Start of Information supplied

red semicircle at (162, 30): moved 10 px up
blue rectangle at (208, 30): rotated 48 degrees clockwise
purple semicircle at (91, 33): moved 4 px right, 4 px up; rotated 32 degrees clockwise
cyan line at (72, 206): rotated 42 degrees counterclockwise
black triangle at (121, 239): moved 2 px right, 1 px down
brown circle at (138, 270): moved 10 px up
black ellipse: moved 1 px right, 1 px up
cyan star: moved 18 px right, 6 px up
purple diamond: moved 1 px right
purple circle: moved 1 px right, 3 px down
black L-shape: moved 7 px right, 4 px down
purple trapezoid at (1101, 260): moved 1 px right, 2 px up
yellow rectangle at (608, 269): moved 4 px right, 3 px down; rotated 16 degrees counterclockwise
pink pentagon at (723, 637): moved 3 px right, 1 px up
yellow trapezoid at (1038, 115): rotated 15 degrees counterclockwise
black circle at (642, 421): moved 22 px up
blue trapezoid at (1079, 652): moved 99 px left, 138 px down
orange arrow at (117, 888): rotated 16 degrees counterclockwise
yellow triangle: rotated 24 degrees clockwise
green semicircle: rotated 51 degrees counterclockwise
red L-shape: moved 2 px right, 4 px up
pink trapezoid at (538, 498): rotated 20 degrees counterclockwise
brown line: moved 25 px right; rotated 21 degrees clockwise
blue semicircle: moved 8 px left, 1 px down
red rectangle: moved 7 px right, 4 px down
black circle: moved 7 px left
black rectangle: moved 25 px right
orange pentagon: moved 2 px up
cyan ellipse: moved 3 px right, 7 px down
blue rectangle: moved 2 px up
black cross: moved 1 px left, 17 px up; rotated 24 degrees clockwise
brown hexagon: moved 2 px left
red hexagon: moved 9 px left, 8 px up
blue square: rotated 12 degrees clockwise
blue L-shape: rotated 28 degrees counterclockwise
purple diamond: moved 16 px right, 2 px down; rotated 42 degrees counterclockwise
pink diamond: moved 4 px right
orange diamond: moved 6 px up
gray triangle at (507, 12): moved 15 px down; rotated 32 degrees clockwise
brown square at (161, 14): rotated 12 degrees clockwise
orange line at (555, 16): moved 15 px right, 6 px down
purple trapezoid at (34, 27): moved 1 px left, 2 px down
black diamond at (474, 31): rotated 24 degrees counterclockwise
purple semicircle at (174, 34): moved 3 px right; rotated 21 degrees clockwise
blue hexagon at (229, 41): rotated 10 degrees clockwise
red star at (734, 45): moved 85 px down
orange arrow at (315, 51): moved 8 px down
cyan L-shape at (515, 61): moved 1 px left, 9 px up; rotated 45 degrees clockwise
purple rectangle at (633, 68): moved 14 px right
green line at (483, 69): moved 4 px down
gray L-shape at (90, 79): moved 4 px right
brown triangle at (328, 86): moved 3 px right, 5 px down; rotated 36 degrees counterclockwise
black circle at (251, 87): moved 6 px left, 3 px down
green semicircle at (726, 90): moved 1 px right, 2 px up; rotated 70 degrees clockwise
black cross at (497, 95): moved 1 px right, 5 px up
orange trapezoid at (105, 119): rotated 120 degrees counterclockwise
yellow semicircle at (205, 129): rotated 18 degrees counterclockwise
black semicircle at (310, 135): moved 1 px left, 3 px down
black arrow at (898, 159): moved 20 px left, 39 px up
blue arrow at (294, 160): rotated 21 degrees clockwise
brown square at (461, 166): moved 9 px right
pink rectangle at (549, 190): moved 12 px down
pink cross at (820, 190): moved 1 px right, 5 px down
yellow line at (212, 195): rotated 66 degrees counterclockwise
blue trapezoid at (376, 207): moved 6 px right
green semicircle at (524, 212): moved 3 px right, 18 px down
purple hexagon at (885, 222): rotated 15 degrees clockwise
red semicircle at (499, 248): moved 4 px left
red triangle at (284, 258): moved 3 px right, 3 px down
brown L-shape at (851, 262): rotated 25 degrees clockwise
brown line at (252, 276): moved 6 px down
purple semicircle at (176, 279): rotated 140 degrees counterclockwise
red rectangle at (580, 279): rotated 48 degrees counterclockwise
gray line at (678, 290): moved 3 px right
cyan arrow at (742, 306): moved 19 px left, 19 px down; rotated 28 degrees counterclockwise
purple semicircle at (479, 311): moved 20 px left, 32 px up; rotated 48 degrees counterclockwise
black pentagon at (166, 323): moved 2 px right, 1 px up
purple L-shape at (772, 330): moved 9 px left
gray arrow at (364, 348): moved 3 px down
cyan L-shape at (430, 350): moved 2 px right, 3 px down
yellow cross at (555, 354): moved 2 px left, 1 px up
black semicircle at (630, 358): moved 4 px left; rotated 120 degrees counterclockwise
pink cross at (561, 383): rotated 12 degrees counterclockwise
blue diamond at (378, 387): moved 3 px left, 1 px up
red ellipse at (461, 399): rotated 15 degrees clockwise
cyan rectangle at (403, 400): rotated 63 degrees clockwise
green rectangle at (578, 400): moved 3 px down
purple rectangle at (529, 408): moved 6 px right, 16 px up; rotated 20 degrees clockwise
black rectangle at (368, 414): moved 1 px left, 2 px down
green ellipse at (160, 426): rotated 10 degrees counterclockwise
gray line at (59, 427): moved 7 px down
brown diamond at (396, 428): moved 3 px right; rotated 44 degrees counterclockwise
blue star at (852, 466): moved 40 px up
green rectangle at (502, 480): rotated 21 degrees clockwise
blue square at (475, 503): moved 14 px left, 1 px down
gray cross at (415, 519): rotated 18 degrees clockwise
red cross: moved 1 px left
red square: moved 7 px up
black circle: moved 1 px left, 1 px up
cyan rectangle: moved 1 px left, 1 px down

End of Information supplied

_Exercise_: Wherever "square" occurs in the entries above, copy the line it sits on.

_Task solution_:
blue square: rotated 12 degrees clockwise
brown square at (161, 14): rotated 12 degrees clockwise
brown square at (461, 166): moved 9 px right
blue square at (475, 503): moved 14 px left, 1 px down
red square: moved 7 px up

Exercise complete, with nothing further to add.